▶ What the task asks
Convert only the lines below from the one holding "Cerys [340, 715]" through the one holding "kneeled [372, 341]", inclusive, into a two-column CSV with the headers word and center. Give one row per line, with each value in its own quoted field and any line breaks replaced by spaces.

▶ Listed entries
################
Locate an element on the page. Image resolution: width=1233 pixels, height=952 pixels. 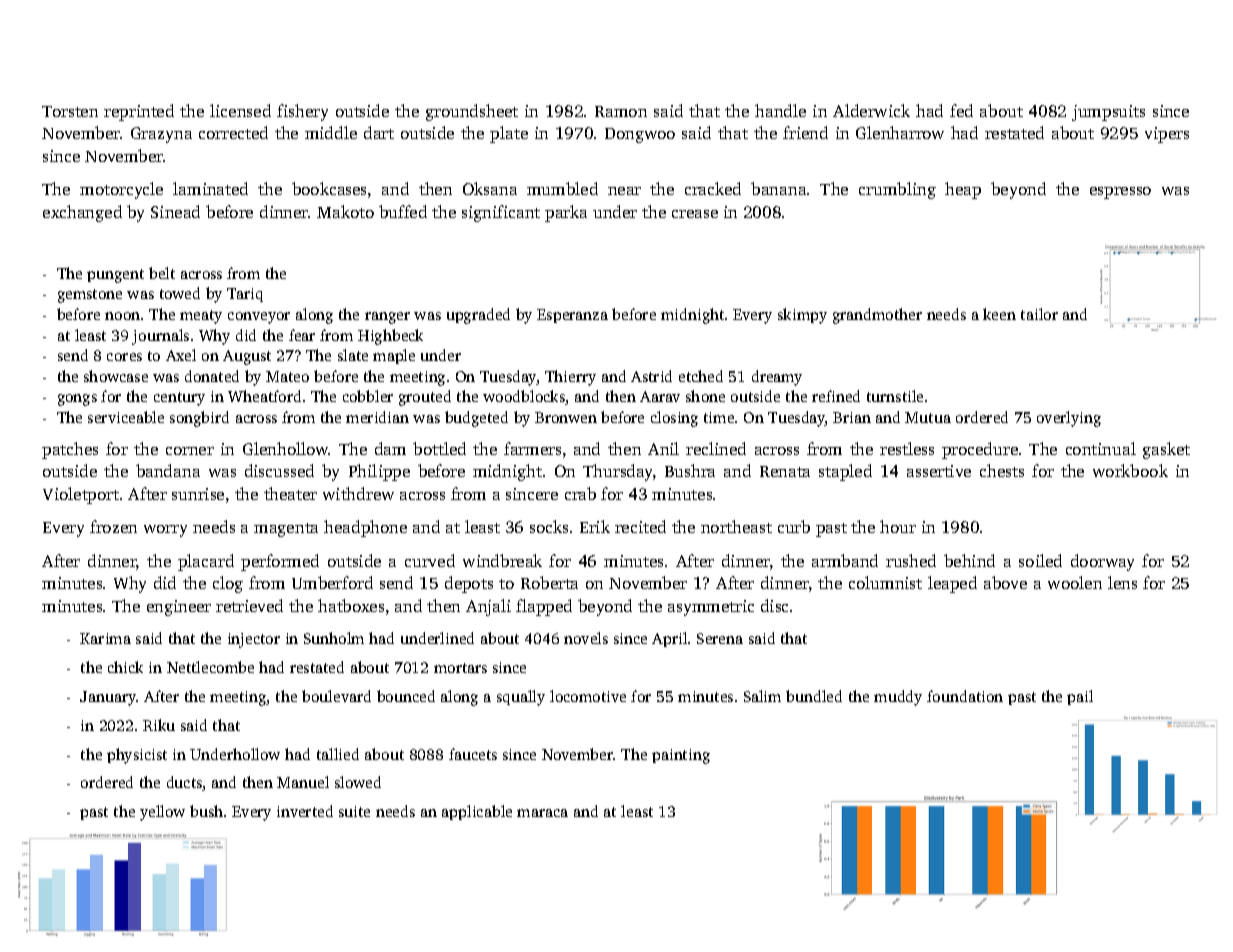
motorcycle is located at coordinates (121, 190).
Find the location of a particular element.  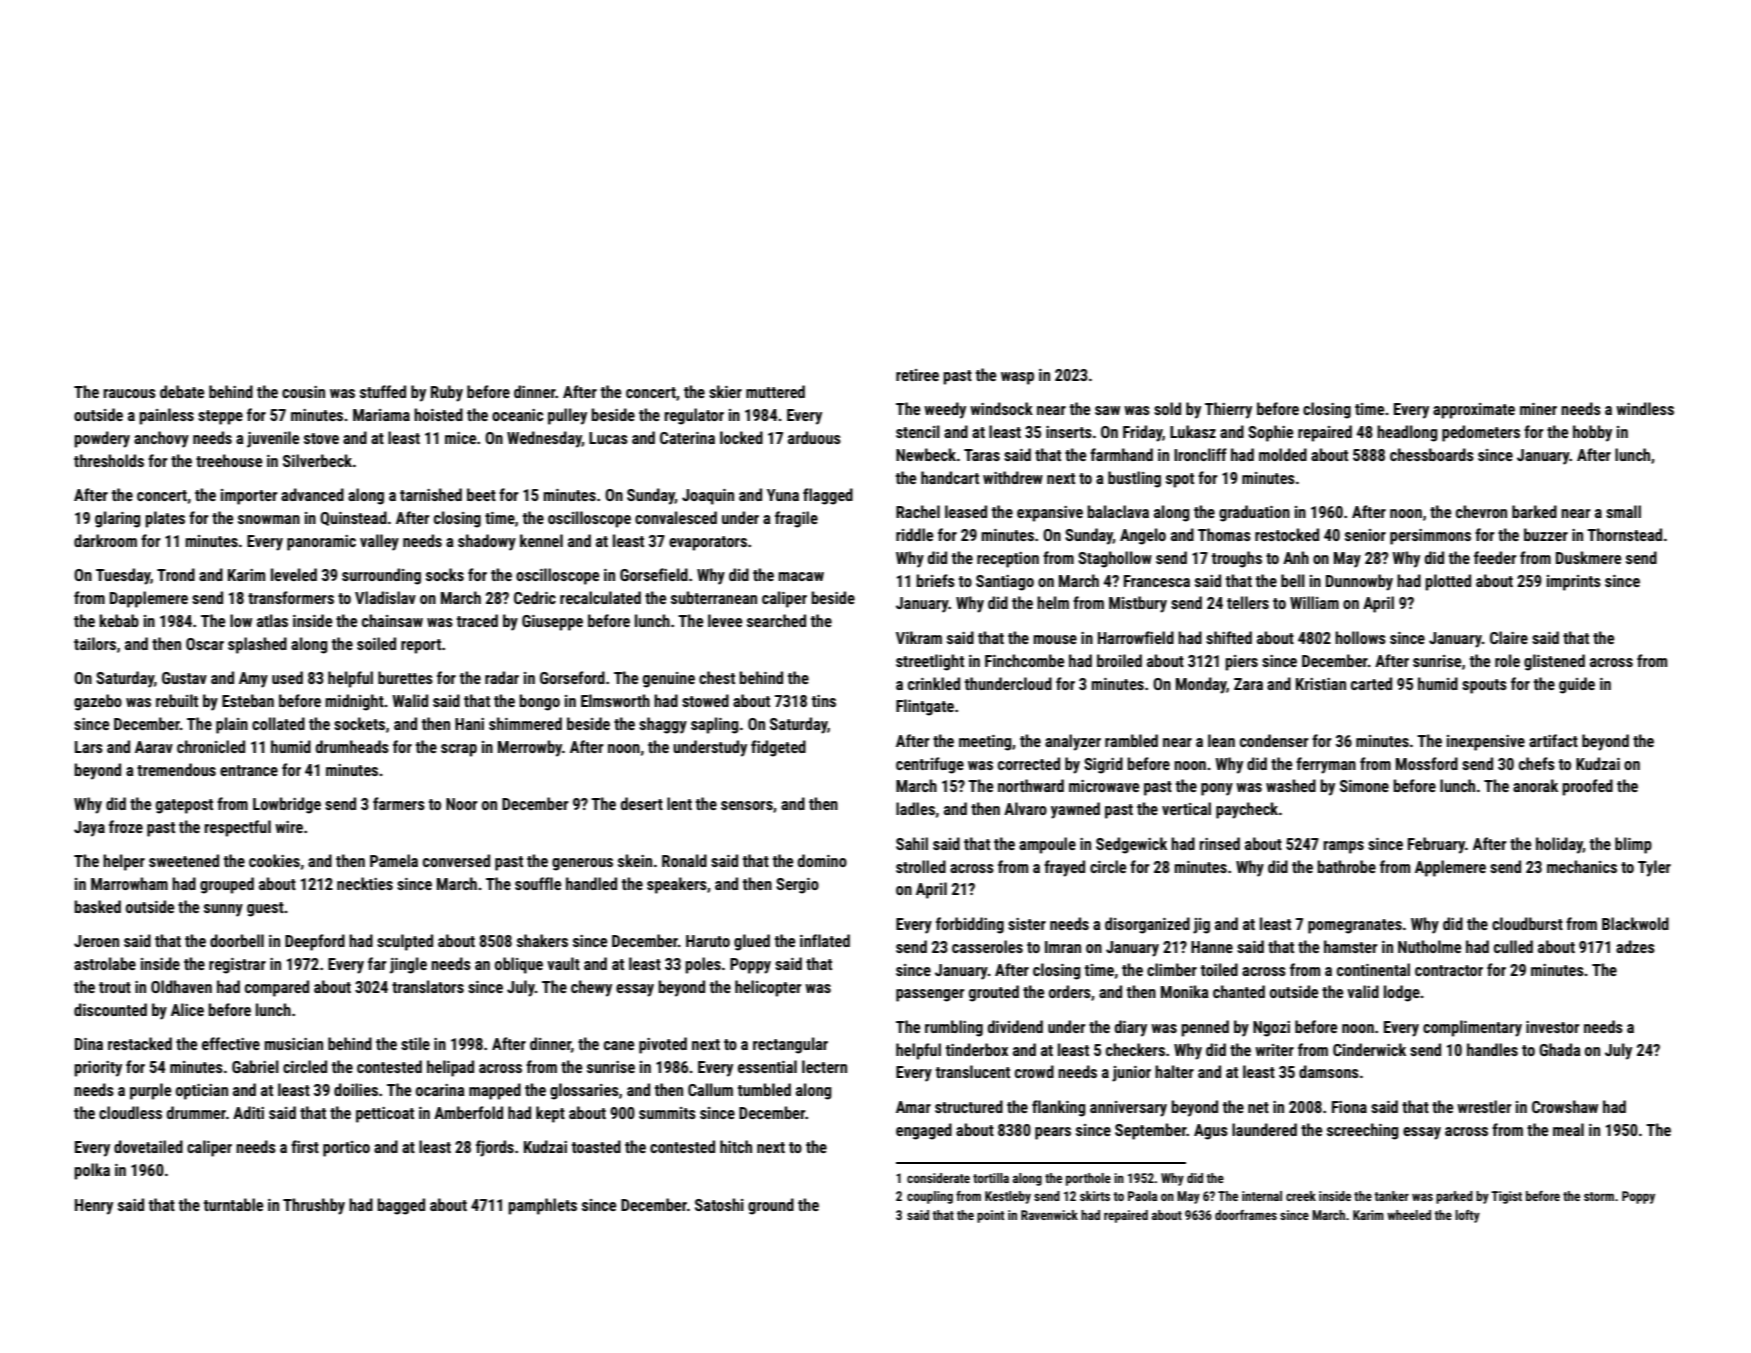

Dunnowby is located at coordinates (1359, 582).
################
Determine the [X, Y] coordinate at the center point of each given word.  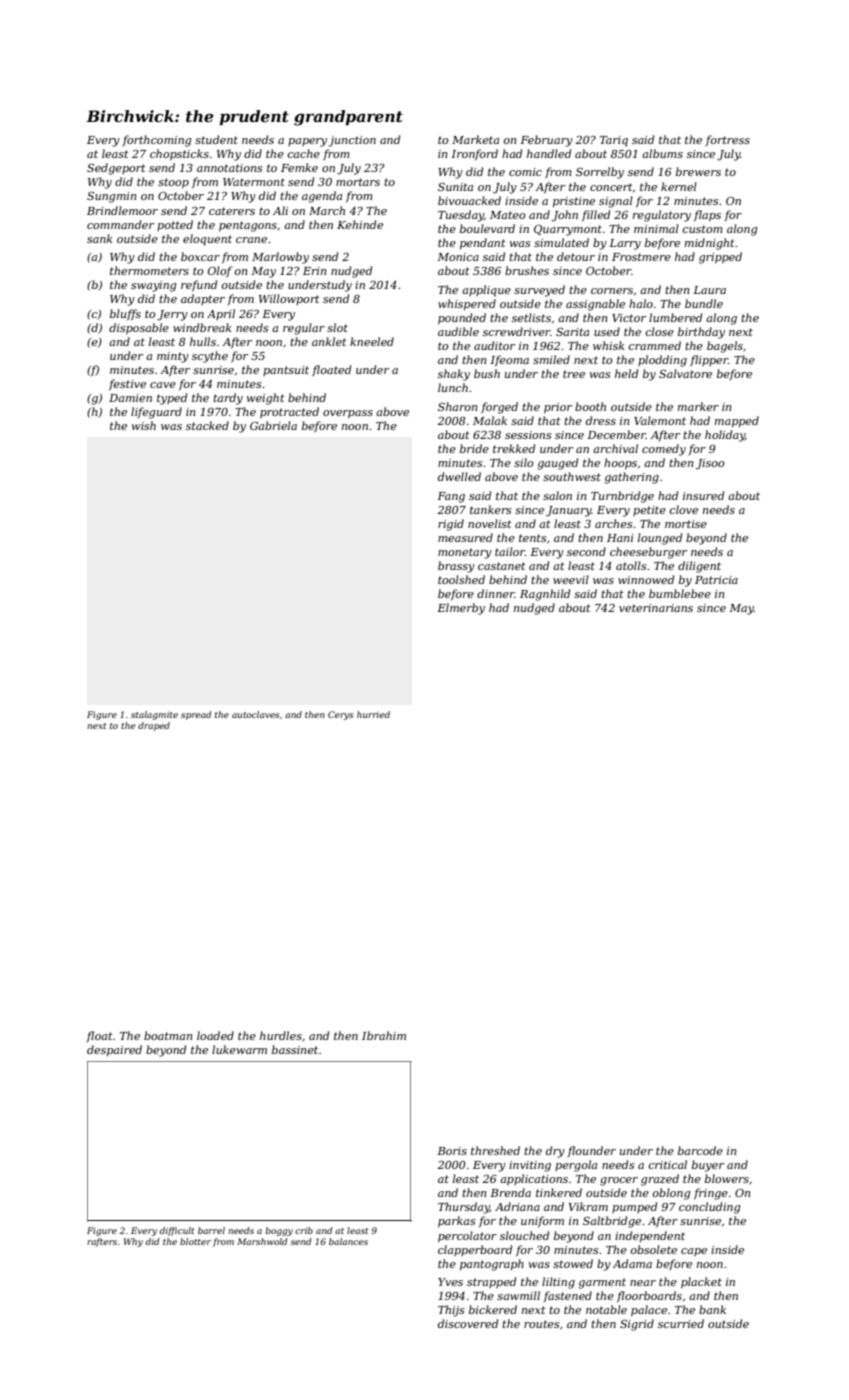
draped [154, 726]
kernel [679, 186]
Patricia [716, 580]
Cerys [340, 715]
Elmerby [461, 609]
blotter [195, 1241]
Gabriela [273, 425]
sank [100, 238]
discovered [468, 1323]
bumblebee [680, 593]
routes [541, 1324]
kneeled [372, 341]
################
▶ Task result
word,center
"Cerys","[340, 715]"
"Elmerby","[461, 609]"
"blotter","[195, 1241]"
"Gabriela","[273, 425]"
"sank","[100, 238]"
"discovered","[468, 1323]"
"bumblebee","[680, 593]"
"routes","[541, 1324]"
"kneeled","[372, 341]"